### PROBLEM STATEMENT
Restate each line of the listing exactly, without carrying over any pictures.

### RECORDS TO USE
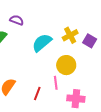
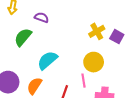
cyan semicircle: (42, 43) -> (47, 60), moved

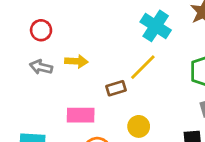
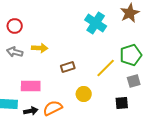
yellow line: (143, 67) -> (106, 68), moved
pink rectangle: (81, 115) -> (31, 86), moved

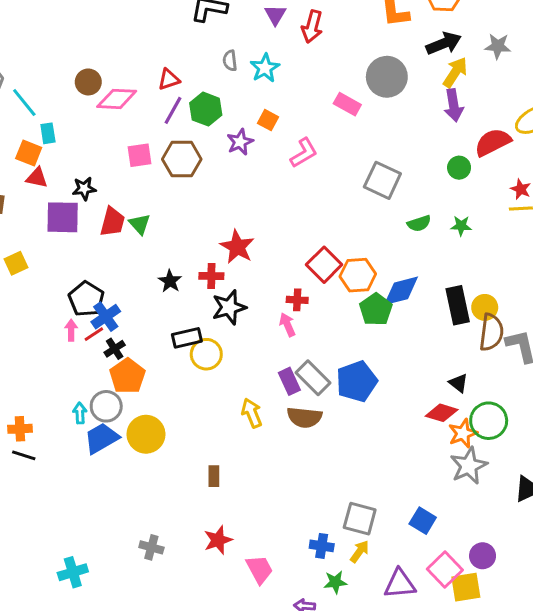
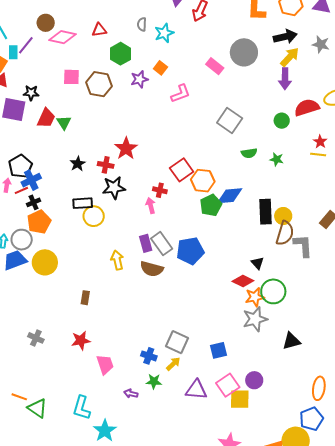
purple line: (173, 110) -> (26, 45), moved
blue square: (423, 521) -> (218, 350), turned 36

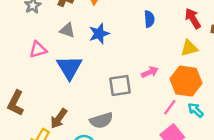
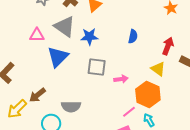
red arrow: (193, 18) -> (168, 46), turned 36
gray triangle: (67, 30) -> (65, 27), size x1.6
yellow triangle: (189, 48) -> (158, 69), turned 35
gray square: (120, 85) -> (97, 67), moved

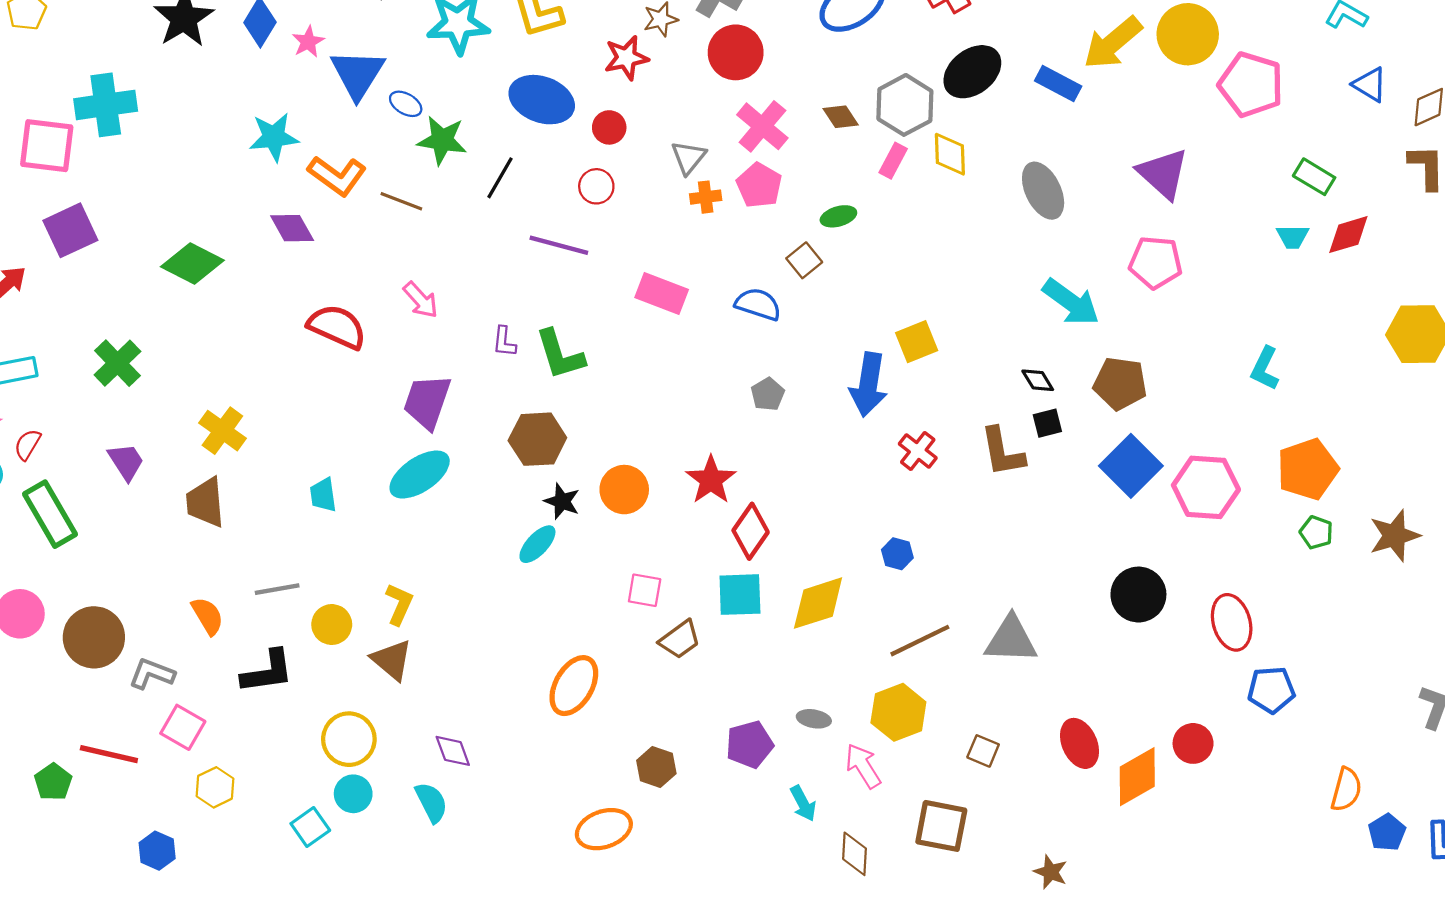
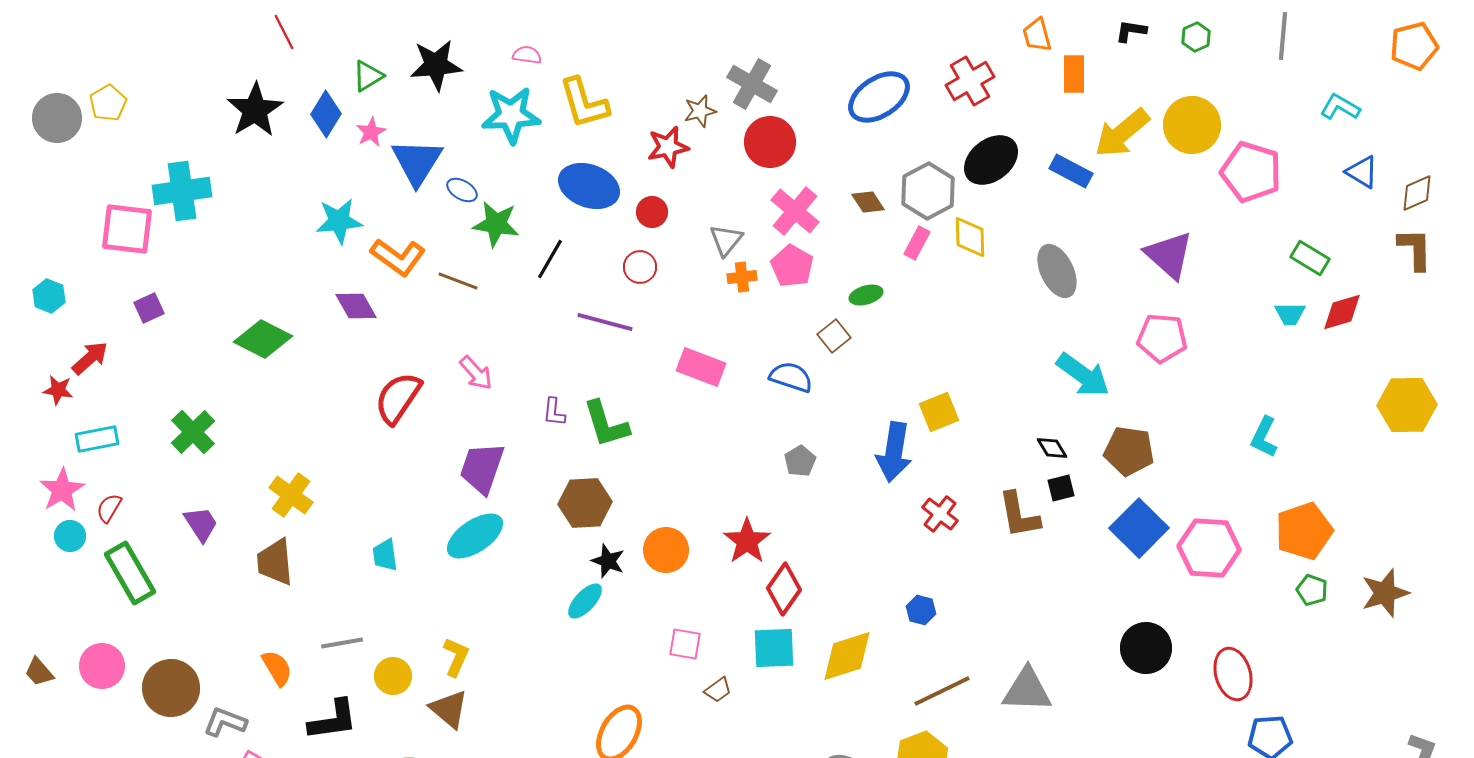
purple square: (70, 230) -> (149, 308), size x0.6
red semicircle: (337, 327) -> (398, 398), turned -80
brown trapezoid: (680, 640) -> (718, 690), size x0.7

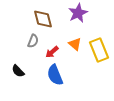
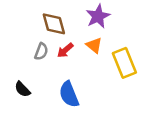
orange triangle: (75, 44) -> (94, 45), moved
red arrow: (52, 52) -> (65, 50), moved

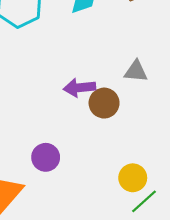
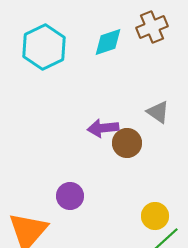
gray triangle: (136, 71) -> (158, 112), turned 30

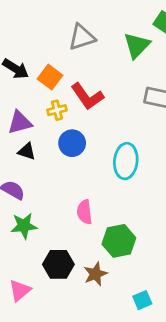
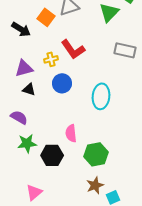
orange square: (50, 77) -> (46, 17), moved
black hexagon: (58, 264) -> (52, 155), moved
brown star: (96, 274) -> (95, 185), moved
pink triangle: (20, 290) -> (34, 192), moved

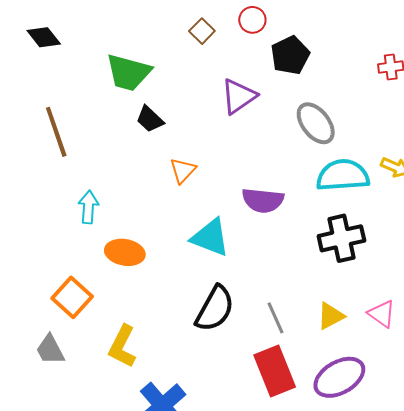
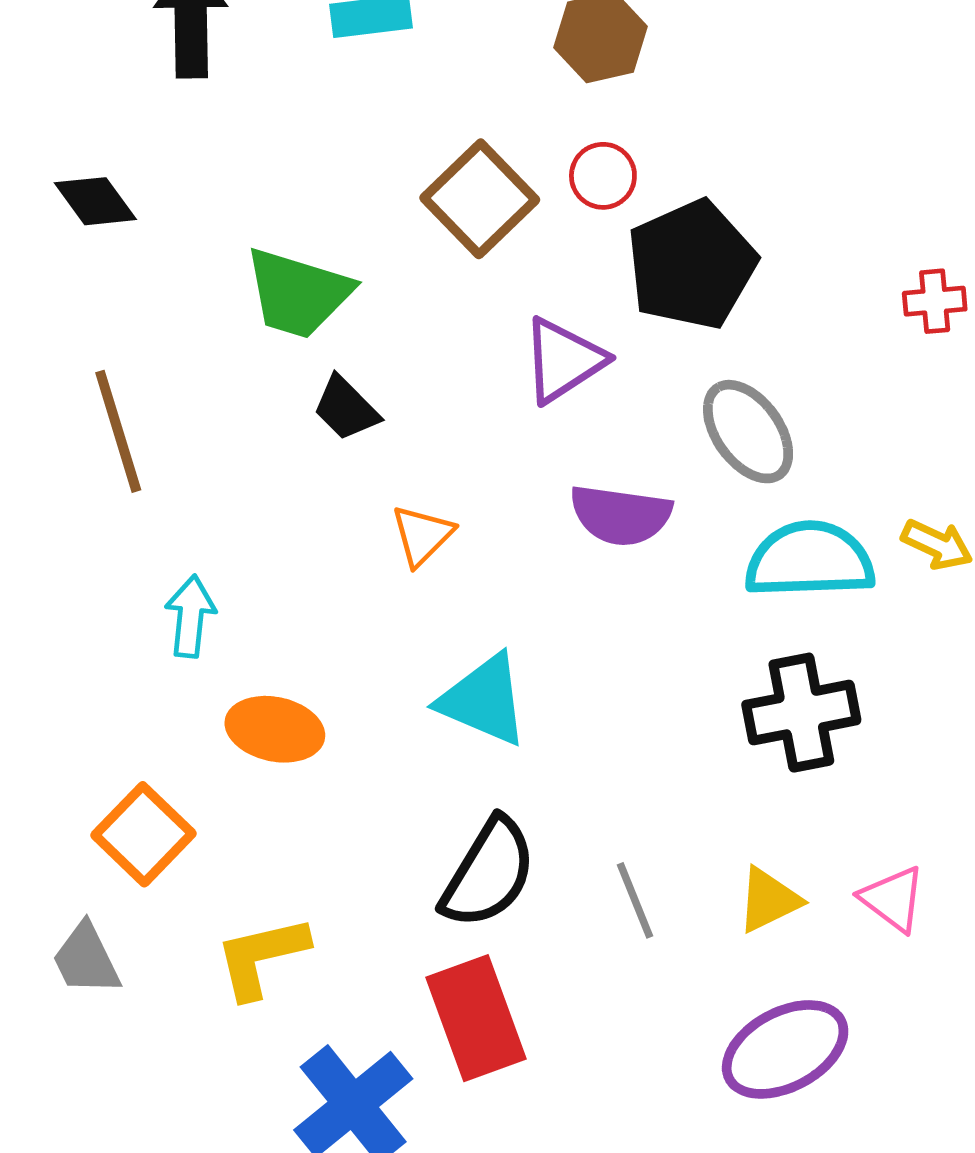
brown square: (202, 31) -> (480, 199), size x1.8
black pentagon: (290, 55) -> (692, 265), size x1.4
purple semicircle: (263, 200) -> (621, 515), moved
yellow L-shape: (122, 346) -> (261, 957), turned 48
red rectangle: (275, 371) -> (476, 1018), moved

### YOUR RESPONSE
cyan semicircle: (42, 43) -> (47, 60), moved

yellow line: (143, 67) -> (106, 68), moved
pink rectangle: (81, 115) -> (31, 86), moved

purple line: (173, 110) -> (26, 45), moved
blue square: (423, 521) -> (218, 350), turned 36

red arrow: (193, 18) -> (168, 46), turned 36
gray triangle: (67, 30) -> (65, 27), size x1.6
yellow triangle: (189, 48) -> (158, 69), turned 35
gray square: (120, 85) -> (97, 67), moved

purple square: (70, 230) -> (149, 308), size x0.6
red semicircle: (337, 327) -> (398, 398), turned -80
brown trapezoid: (680, 640) -> (718, 690), size x0.7

orange triangle: (75, 44) -> (94, 45), moved
red arrow: (52, 52) -> (65, 50), moved

gray triangle: (136, 71) -> (158, 112), turned 30

orange square: (50, 77) -> (46, 17), moved
black hexagon: (58, 264) -> (52, 155), moved
brown star: (96, 274) -> (95, 185), moved
pink triangle: (20, 290) -> (34, 192), moved

brown square: (202, 31) -> (480, 199), size x1.8
black pentagon: (290, 55) -> (692, 265), size x1.4
purple semicircle: (263, 200) -> (621, 515), moved
yellow L-shape: (122, 346) -> (261, 957), turned 48
red rectangle: (275, 371) -> (476, 1018), moved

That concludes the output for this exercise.